**Activity**
When you spot the word "traffic" in a line of the data below, copy that line.

**Data excerpt**
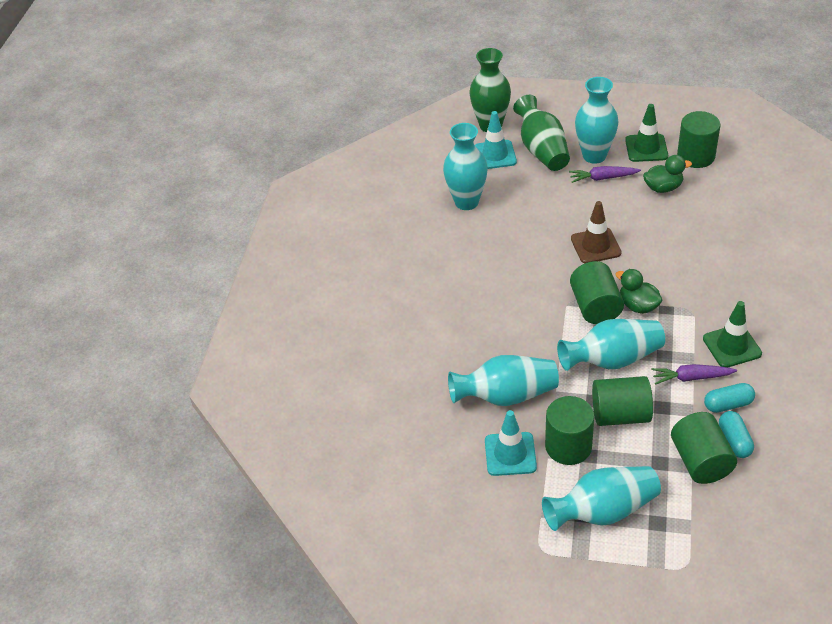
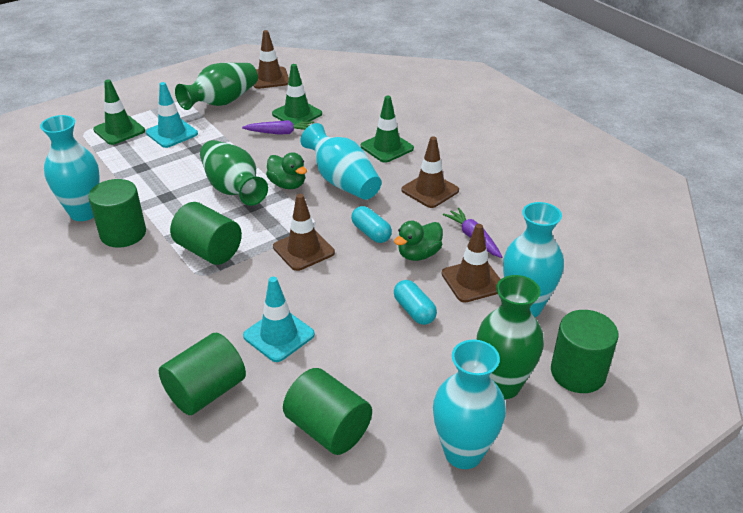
brown traffic cone: 1 -> 4
green traffic cone: 2 -> 3
green vase: 2 -> 3
turquoise vase: 5 -> 4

**Solution**
brown traffic cone: 1 -> 4
green traffic cone: 2 -> 3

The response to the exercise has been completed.